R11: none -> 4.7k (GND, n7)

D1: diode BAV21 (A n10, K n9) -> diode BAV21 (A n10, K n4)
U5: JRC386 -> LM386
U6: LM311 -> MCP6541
════════════════
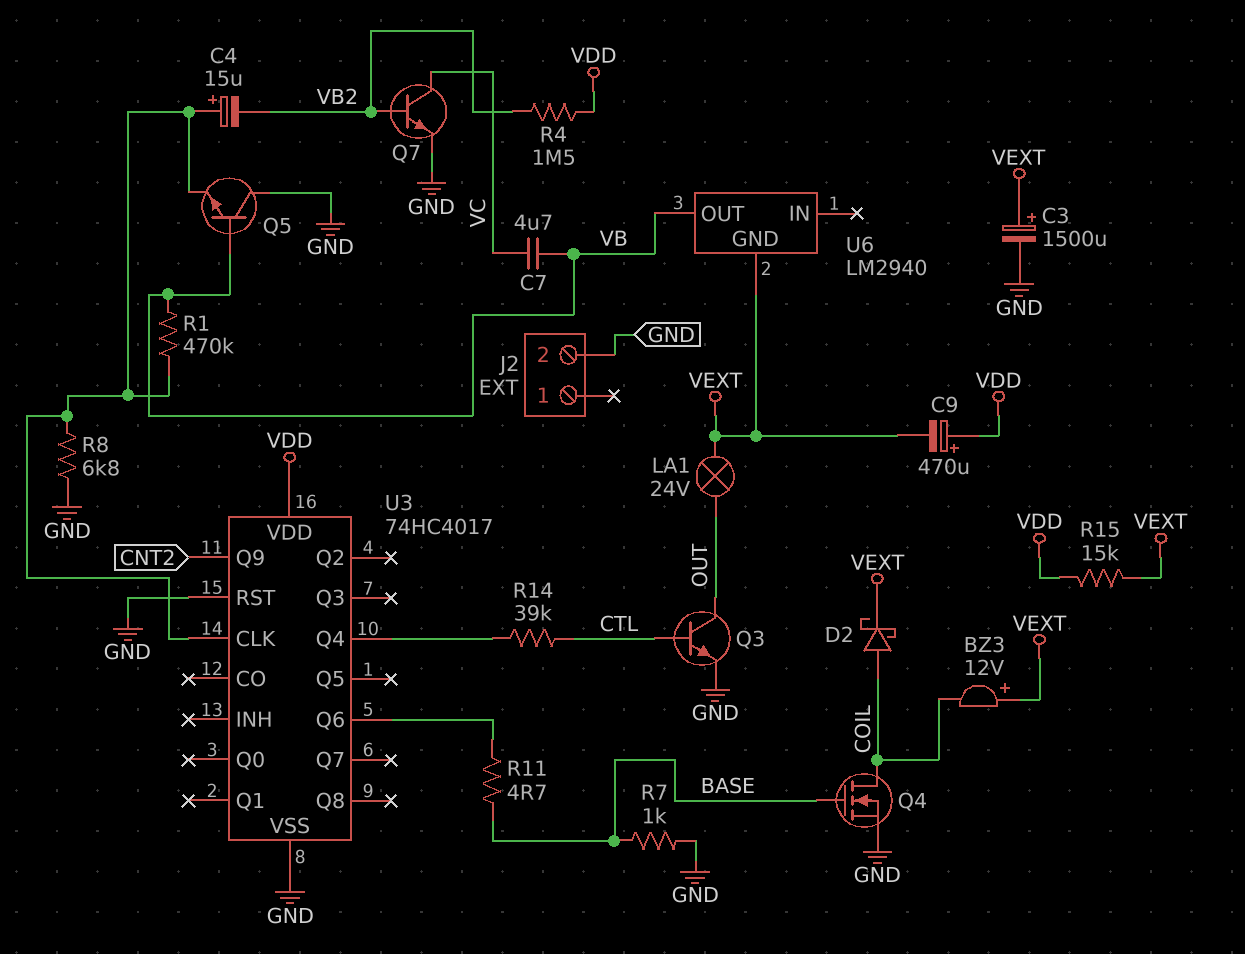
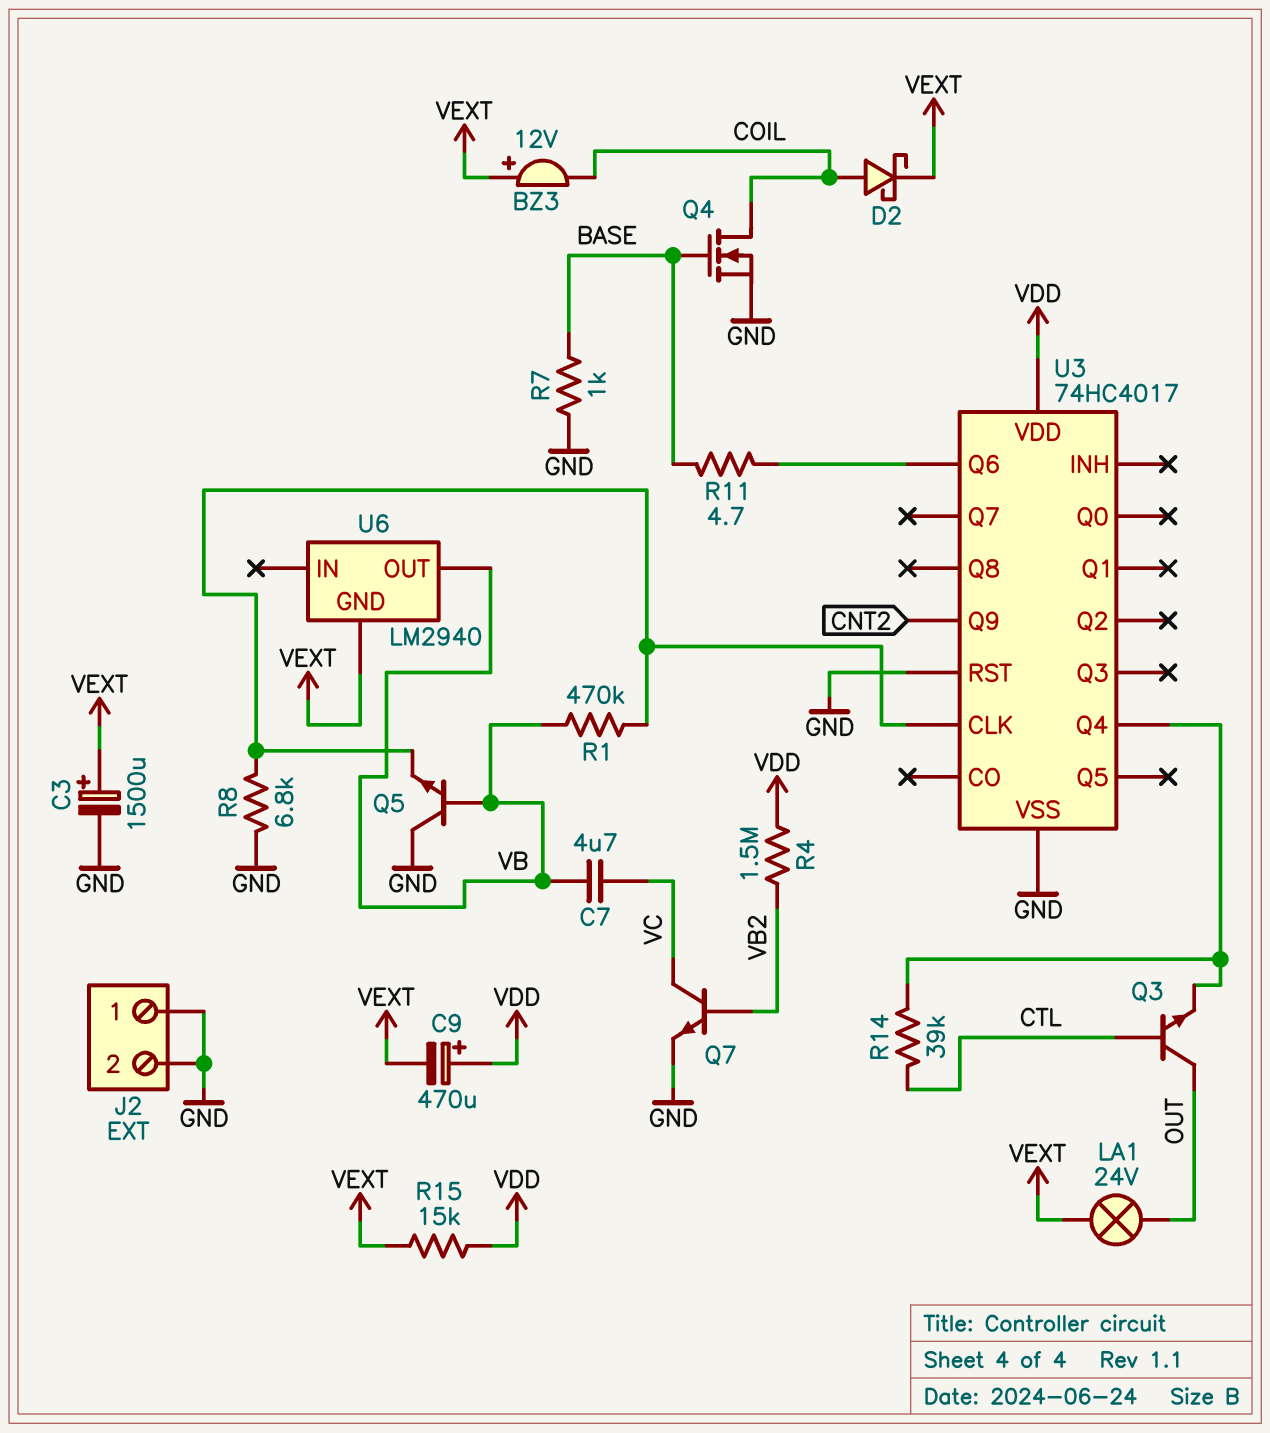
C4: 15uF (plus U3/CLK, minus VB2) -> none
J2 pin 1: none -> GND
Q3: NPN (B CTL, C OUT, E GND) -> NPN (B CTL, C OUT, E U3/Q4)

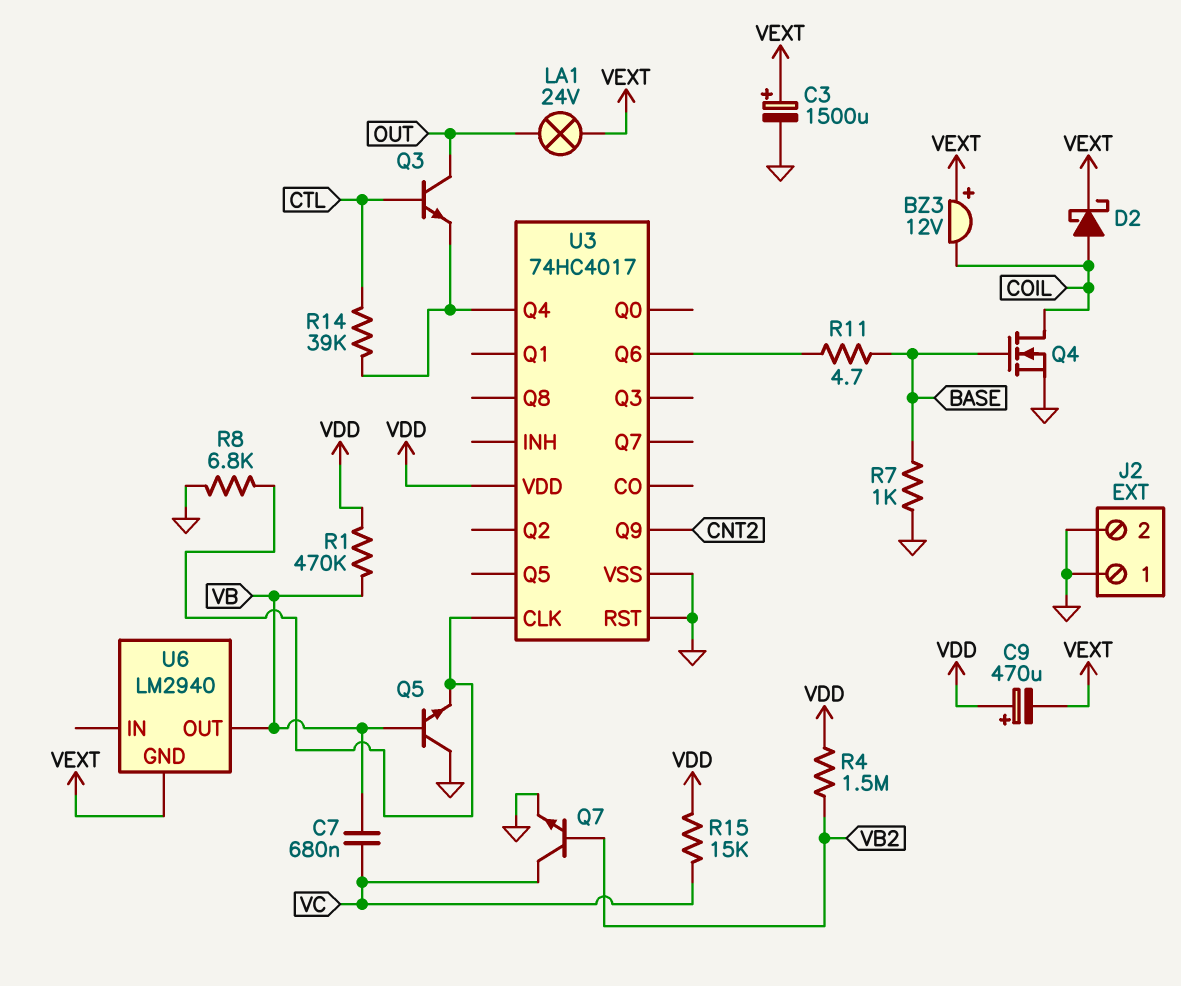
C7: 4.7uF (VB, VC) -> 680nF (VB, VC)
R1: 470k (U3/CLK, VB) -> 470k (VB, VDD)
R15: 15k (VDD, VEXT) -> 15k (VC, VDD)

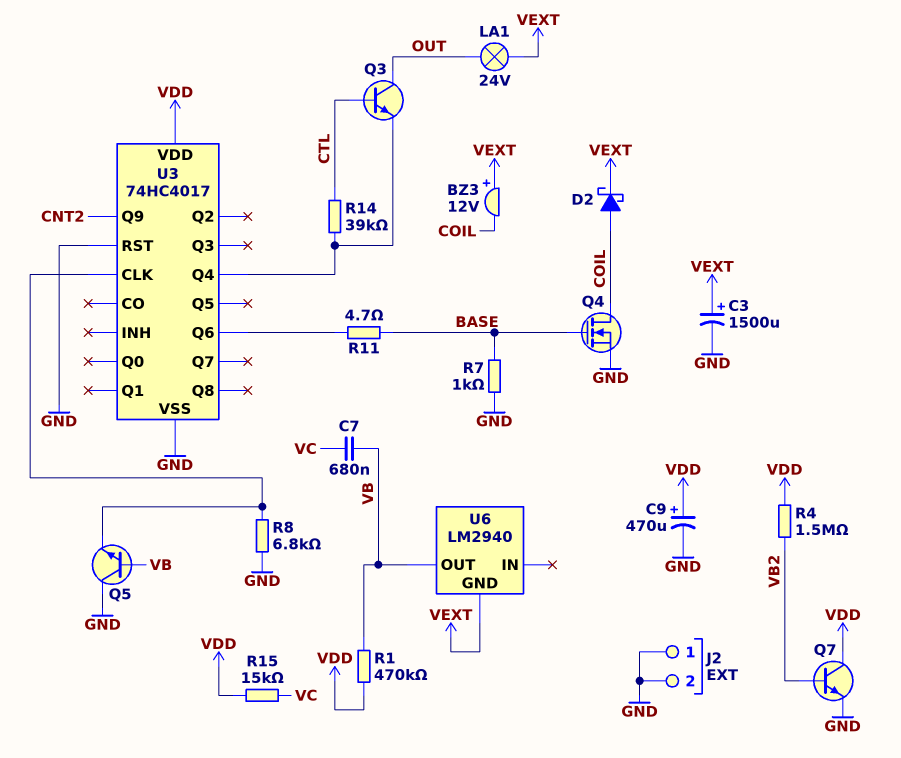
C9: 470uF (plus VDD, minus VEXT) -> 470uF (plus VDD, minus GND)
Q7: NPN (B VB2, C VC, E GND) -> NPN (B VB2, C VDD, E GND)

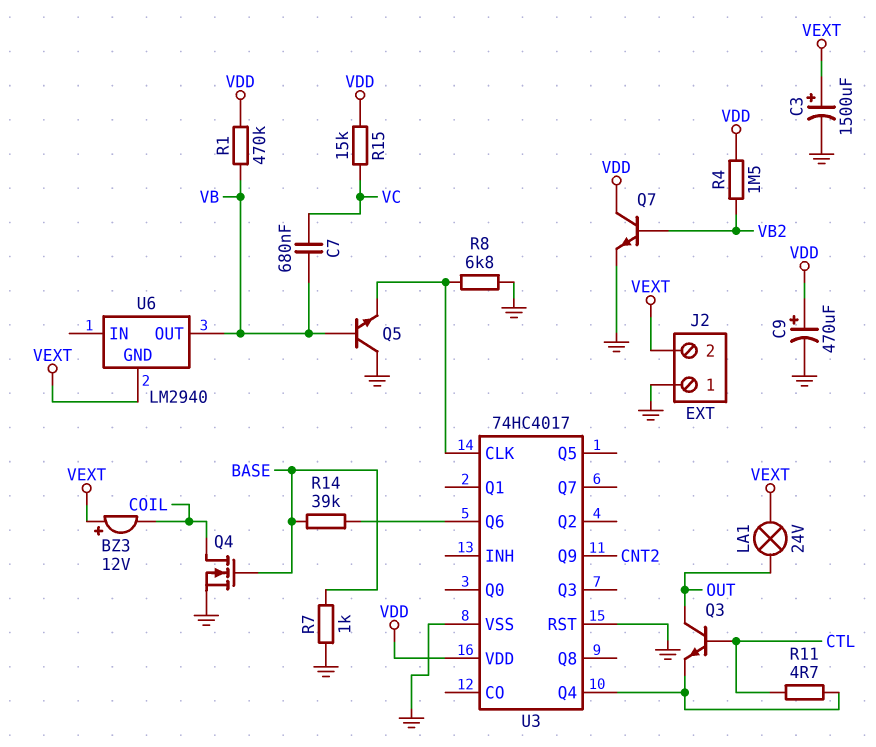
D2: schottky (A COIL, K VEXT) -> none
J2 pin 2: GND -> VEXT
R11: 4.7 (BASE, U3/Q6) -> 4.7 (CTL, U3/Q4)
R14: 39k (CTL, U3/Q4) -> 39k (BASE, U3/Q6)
════════════════
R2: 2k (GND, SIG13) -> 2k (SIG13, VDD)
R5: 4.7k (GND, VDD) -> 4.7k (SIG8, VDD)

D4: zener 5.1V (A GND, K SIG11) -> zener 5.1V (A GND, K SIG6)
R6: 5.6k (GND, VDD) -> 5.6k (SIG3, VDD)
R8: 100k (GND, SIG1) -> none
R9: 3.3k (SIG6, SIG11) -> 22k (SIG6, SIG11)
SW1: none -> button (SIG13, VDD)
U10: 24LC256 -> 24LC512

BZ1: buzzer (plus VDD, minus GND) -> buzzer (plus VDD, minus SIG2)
════════════════
=== Aim of the exercise ===
Of the lines above, extract only those from the line with "R11: none -> 4.7k (GND, n7)" to the line with "U6: LM311 -> MCP6541", both included, exactly as written.

=== Exercise output ===
R11: none -> 4.7k (GND, n7)

D1: diode BAV21 (A n10, K n9) -> diode BAV21 (A n10, K n4)
U5: JRC386 -> LM386
U6: LM311 -> MCP6541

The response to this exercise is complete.